WHAT YOU HAVE TO DO:
The entries that follow need to be returned without any alteration.

** SUPPLIED ENTRIES follows **

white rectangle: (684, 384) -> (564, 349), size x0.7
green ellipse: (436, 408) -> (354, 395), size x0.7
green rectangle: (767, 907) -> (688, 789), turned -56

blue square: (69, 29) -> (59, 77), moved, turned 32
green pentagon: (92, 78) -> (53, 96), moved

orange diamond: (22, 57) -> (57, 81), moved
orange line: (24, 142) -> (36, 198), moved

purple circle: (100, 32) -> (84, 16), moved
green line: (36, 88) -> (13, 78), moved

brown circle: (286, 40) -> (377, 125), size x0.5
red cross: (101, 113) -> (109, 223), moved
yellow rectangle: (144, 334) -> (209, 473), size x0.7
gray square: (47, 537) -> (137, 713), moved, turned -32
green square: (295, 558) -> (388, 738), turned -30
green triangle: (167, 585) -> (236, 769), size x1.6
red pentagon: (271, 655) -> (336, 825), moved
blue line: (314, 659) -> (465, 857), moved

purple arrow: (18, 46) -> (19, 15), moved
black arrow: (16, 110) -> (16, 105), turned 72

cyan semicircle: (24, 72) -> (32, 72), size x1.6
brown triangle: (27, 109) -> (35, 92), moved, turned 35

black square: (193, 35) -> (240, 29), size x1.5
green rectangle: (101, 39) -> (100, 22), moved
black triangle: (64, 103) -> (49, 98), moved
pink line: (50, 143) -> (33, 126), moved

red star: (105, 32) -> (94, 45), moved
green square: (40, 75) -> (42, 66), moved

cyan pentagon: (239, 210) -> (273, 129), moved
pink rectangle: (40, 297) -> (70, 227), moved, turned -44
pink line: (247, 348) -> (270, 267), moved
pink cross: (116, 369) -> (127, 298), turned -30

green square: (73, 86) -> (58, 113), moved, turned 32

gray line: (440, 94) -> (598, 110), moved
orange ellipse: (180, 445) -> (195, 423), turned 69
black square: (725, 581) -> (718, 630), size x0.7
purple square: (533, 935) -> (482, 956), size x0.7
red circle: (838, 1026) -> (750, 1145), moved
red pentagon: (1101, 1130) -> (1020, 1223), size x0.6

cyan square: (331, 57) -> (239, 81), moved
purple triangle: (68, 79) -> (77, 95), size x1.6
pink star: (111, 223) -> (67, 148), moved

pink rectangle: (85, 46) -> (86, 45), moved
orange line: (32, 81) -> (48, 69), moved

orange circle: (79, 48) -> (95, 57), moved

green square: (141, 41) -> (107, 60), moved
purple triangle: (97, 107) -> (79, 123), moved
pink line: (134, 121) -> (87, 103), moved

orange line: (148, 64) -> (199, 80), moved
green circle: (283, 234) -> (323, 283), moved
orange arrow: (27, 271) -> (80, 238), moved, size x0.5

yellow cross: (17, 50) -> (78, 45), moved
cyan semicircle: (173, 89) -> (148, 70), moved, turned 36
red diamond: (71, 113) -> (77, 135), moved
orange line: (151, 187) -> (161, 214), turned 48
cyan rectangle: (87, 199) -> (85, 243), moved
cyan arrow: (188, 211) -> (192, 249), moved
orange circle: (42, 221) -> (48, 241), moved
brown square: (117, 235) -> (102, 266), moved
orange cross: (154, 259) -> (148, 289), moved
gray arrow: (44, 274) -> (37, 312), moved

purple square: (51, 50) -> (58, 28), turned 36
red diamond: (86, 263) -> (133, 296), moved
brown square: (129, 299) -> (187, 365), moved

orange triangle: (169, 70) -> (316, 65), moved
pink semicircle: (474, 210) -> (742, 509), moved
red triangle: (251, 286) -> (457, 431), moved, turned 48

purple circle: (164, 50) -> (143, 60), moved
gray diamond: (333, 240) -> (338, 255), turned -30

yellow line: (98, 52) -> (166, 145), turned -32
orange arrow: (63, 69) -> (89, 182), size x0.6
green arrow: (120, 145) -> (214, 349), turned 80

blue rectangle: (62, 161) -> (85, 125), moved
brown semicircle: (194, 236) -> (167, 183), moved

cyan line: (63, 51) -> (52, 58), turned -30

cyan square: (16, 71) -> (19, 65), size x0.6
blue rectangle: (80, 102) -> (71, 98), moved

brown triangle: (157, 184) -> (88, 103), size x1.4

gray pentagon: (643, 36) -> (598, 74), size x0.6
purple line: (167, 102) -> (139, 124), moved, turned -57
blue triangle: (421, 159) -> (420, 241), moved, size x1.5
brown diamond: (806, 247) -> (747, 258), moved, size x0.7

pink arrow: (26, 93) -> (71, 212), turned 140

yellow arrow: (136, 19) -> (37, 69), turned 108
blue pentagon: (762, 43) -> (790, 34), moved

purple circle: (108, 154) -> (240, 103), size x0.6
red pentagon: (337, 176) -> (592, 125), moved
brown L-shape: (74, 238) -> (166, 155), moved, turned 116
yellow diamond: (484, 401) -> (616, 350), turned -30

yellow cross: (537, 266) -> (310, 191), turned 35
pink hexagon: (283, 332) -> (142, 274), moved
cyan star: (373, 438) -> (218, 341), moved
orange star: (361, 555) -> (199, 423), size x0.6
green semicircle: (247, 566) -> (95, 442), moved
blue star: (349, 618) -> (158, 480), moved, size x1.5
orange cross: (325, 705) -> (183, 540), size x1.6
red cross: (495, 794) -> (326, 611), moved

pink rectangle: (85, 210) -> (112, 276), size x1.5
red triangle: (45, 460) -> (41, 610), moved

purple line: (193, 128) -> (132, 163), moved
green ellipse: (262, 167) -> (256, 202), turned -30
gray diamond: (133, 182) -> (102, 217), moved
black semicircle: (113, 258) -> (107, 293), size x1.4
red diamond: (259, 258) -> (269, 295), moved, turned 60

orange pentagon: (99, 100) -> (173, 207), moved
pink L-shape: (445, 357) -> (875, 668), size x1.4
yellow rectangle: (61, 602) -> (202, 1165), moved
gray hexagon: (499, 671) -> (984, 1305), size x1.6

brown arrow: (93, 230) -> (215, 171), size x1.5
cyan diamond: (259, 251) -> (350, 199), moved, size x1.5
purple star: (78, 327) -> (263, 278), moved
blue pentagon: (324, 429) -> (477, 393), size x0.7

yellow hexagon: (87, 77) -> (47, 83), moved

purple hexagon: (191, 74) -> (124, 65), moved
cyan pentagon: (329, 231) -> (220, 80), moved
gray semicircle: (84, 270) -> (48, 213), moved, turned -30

** End of SUPPLIED ENTRIES **

RESULT FOR THIS EXERCISE:
white rectangle: (684, 384) -> (564, 349), size x0.7
green ellipse: (436, 408) -> (354, 395), size x0.7
green rectangle: (767, 907) -> (688, 789), turned -56

blue square: (69, 29) -> (59, 77), moved, turned 32
green pentagon: (92, 78) -> (53, 96), moved

orange diamond: (22, 57) -> (57, 81), moved
orange line: (24, 142) -> (36, 198), moved

purple circle: (100, 32) -> (84, 16), moved
green line: (36, 88) -> (13, 78), moved

brown circle: (286, 40) -> (377, 125), size x0.5
red cross: (101, 113) -> (109, 223), moved
yellow rectangle: (144, 334) -> (209, 473), size x0.7
gray square: (47, 537) -> (137, 713), moved, turned -32
green square: (295, 558) -> (388, 738), turned -30
green triangle: (167, 585) -> (236, 769), size x1.6
red pentagon: (271, 655) -> (336, 825), moved
blue line: (314, 659) -> (465, 857), moved

purple arrow: (18, 46) -> (19, 15), moved
black arrow: (16, 110) -> (16, 105), turned 72

cyan semicircle: (24, 72) -> (32, 72), size x1.6
brown triangle: (27, 109) -> (35, 92), moved, turned 35

black square: (193, 35) -> (240, 29), size x1.5
green rectangle: (101, 39) -> (100, 22), moved
black triangle: (64, 103) -> (49, 98), moved
pink line: (50, 143) -> (33, 126), moved

red star: (105, 32) -> (94, 45), moved
green square: (40, 75) -> (42, 66), moved

cyan pentagon: (239, 210) -> (273, 129), moved
pink rectangle: (40, 297) -> (70, 227), moved, turned -44
pink line: (247, 348) -> (270, 267), moved
pink cross: (116, 369) -> (127, 298), turned -30

green square: (73, 86) -> (58, 113), moved, turned 32

gray line: (440, 94) -> (598, 110), moved
orange ellipse: (180, 445) -> (195, 423), turned 69
black square: (725, 581) -> (718, 630), size x0.7
purple square: (533, 935) -> (482, 956), size x0.7
red circle: (838, 1026) -> (750, 1145), moved
red pentagon: (1101, 1130) -> (1020, 1223), size x0.6

cyan square: (331, 57) -> (239, 81), moved
purple triangle: (68, 79) -> (77, 95), size x1.6
pink star: (111, 223) -> (67, 148), moved

pink rectangle: (85, 46) -> (86, 45), moved
orange line: (32, 81) -> (48, 69), moved

orange circle: (79, 48) -> (95, 57), moved

green square: (141, 41) -> (107, 60), moved
purple triangle: (97, 107) -> (79, 123), moved
pink line: (134, 121) -> (87, 103), moved

orange line: (148, 64) -> (199, 80), moved
green circle: (283, 234) -> (323, 283), moved
orange arrow: (27, 271) -> (80, 238), moved, size x0.5

yellow cross: (17, 50) -> (78, 45), moved
cyan semicircle: (173, 89) -> (148, 70), moved, turned 36
red diamond: (71, 113) -> (77, 135), moved
orange line: (151, 187) -> (161, 214), turned 48
cyan rectangle: (87, 199) -> (85, 243), moved
cyan arrow: (188, 211) -> (192, 249), moved
orange circle: (42, 221) -> (48, 241), moved
brown square: (117, 235) -> (102, 266), moved
orange cross: (154, 259) -> (148, 289), moved
gray arrow: (44, 274) -> (37, 312), moved

purple square: (51, 50) -> (58, 28), turned 36
red diamond: (86, 263) -> (133, 296), moved
brown square: (129, 299) -> (187, 365), moved

orange triangle: (169, 70) -> (316, 65), moved
pink semicircle: (474, 210) -> (742, 509), moved
red triangle: (251, 286) -> (457, 431), moved, turned 48

purple circle: (164, 50) -> (143, 60), moved
gray diamond: (333, 240) -> (338, 255), turned -30

yellow line: (98, 52) -> (166, 145), turned -32
orange arrow: (63, 69) -> (89, 182), size x0.6
green arrow: (120, 145) -> (214, 349), turned 80

blue rectangle: (62, 161) -> (85, 125), moved
brown semicircle: (194, 236) -> (167, 183), moved

cyan line: (63, 51) -> (52, 58), turned -30

cyan square: (16, 71) -> (19, 65), size x0.6
blue rectangle: (80, 102) -> (71, 98), moved

brown triangle: (157, 184) -> (88, 103), size x1.4

gray pentagon: (643, 36) -> (598, 74), size x0.6
purple line: (167, 102) -> (139, 124), moved, turned -57
blue triangle: (421, 159) -> (420, 241), moved, size x1.5
brown diamond: (806, 247) -> (747, 258), moved, size x0.7

pink arrow: (26, 93) -> (71, 212), turned 140

yellow arrow: (136, 19) -> (37, 69), turned 108
blue pentagon: (762, 43) -> (790, 34), moved

purple circle: (108, 154) -> (240, 103), size x0.6
red pentagon: (337, 176) -> (592, 125), moved
brown L-shape: (74, 238) -> (166, 155), moved, turned 116
yellow diamond: (484, 401) -> (616, 350), turned -30

yellow cross: (537, 266) -> (310, 191), turned 35
pink hexagon: (283, 332) -> (142, 274), moved
cyan star: (373, 438) -> (218, 341), moved
orange star: (361, 555) -> (199, 423), size x0.6
green semicircle: (247, 566) -> (95, 442), moved
blue star: (349, 618) -> (158, 480), moved, size x1.5
orange cross: (325, 705) -> (183, 540), size x1.6
red cross: (495, 794) -> (326, 611), moved

pink rectangle: (85, 210) -> (112, 276), size x1.5
red triangle: (45, 460) -> (41, 610), moved

purple line: (193, 128) -> (132, 163), moved
green ellipse: (262, 167) -> (256, 202), turned -30
gray diamond: (133, 182) -> (102, 217), moved
black semicircle: (113, 258) -> (107, 293), size x1.4
red diamond: (259, 258) -> (269, 295), moved, turned 60

orange pentagon: (99, 100) -> (173, 207), moved
pink L-shape: (445, 357) -> (875, 668), size x1.4
yellow rectangle: (61, 602) -> (202, 1165), moved
gray hexagon: (499, 671) -> (984, 1305), size x1.6

brown arrow: (93, 230) -> (215, 171), size x1.5
cyan diamond: (259, 251) -> (350, 199), moved, size x1.5
purple star: (78, 327) -> (263, 278), moved
blue pentagon: (324, 429) -> (477, 393), size x0.7

yellow hexagon: (87, 77) -> (47, 83), moved

purple hexagon: (191, 74) -> (124, 65), moved
cyan pentagon: (329, 231) -> (220, 80), moved
gray semicircle: (84, 270) -> (48, 213), moved, turned -30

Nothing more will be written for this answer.